━━━━━ AVAILABLE DATA ━━━━━

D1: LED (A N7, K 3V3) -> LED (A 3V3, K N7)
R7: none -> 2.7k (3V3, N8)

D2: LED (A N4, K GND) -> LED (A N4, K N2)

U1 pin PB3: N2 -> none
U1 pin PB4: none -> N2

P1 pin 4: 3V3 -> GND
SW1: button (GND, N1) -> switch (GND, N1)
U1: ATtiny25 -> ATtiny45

━━━━━
━━━━━ AVAILABLE DATA ━━━━━

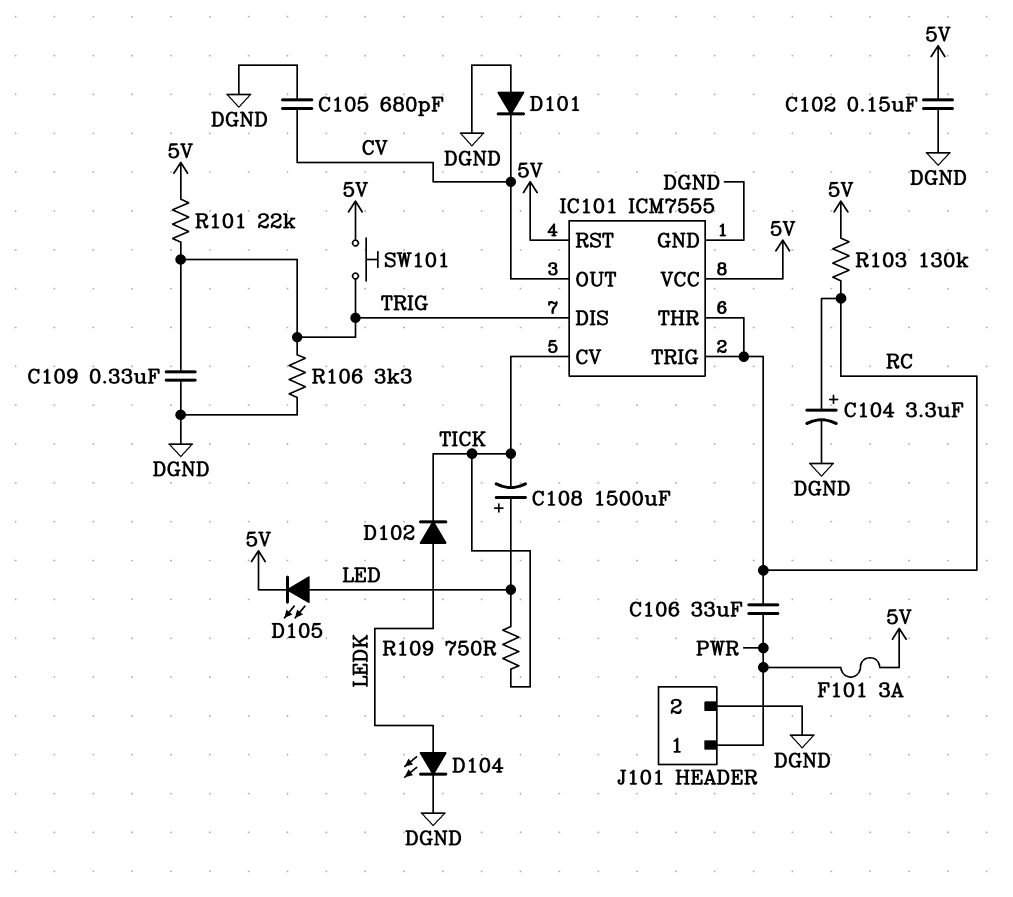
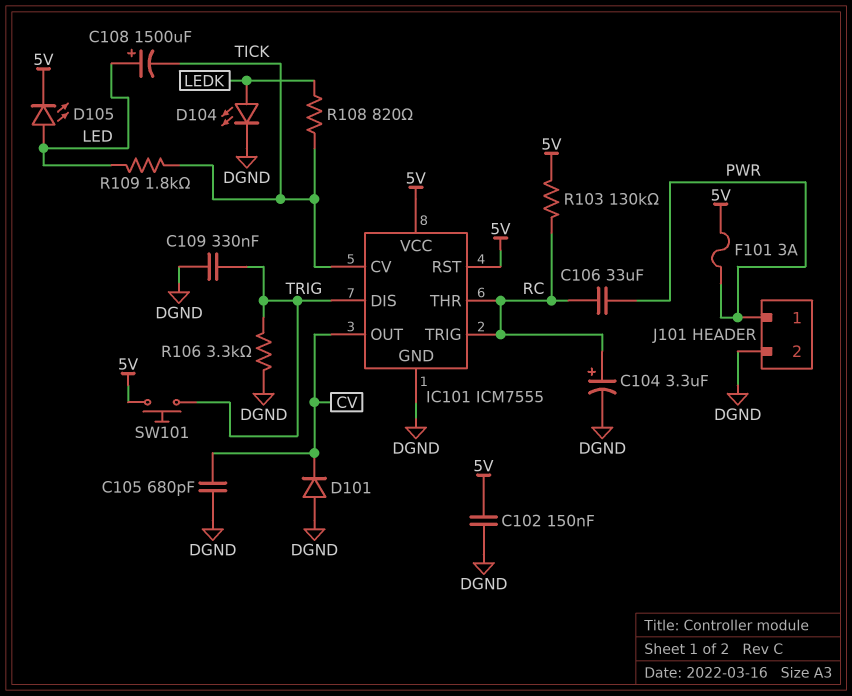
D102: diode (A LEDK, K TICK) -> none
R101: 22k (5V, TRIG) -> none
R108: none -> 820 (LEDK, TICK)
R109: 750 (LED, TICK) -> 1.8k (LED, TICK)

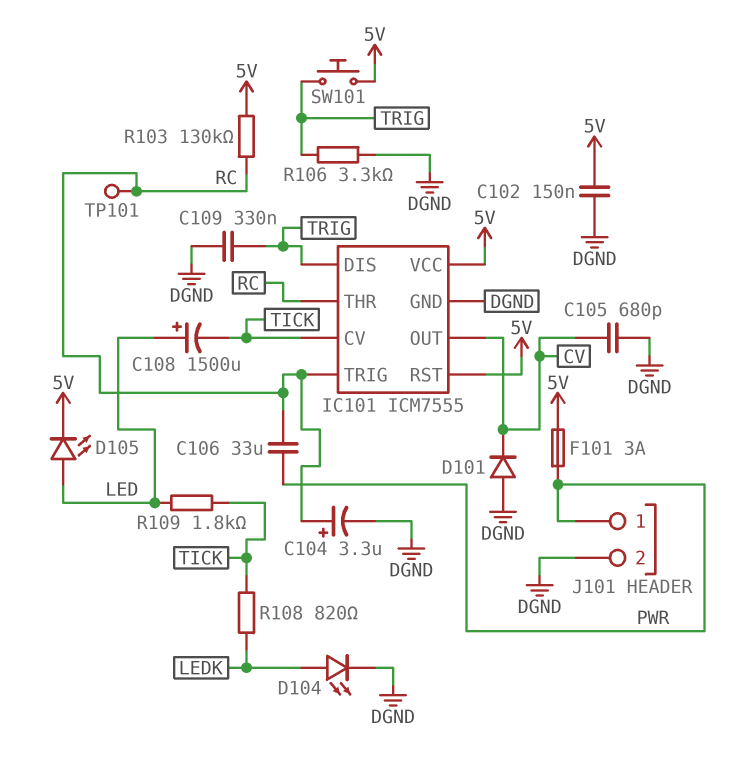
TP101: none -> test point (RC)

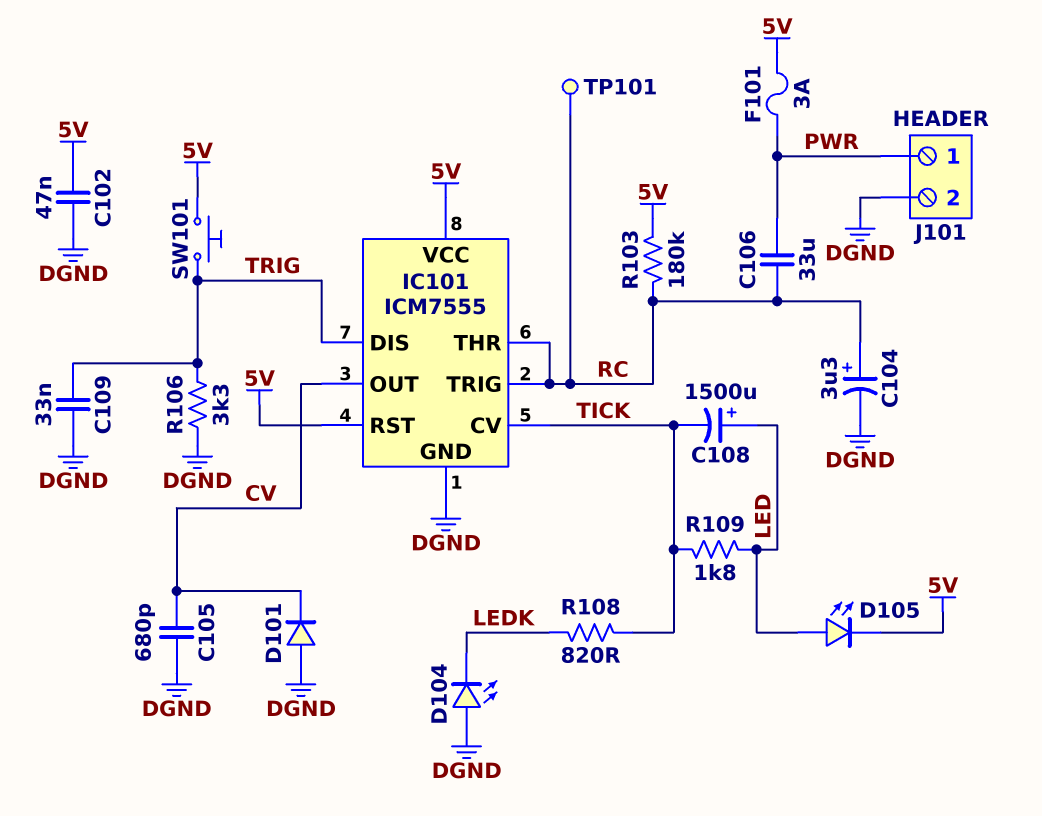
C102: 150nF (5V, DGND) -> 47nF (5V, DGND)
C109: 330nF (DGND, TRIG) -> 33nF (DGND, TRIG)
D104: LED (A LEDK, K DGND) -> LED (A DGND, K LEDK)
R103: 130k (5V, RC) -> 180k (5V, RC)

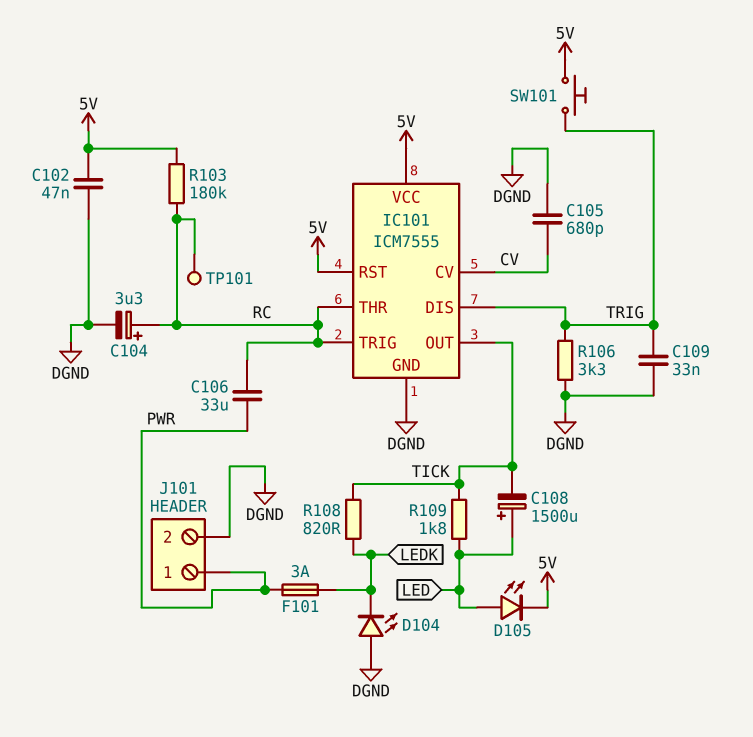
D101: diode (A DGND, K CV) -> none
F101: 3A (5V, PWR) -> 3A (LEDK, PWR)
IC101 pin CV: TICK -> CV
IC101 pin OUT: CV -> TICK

━━━━━

Whenever "LEDK" occurs in a line of the entries, copy that line.

D102: diode (A LEDK, K TICK) -> none
R108: none -> 820 (LEDK, TICK)
D104: LED (A LEDK, K DGND) -> LED (A DGND, K LEDK)
F101: 3A (5V, PWR) -> 3A (LEDK, PWR)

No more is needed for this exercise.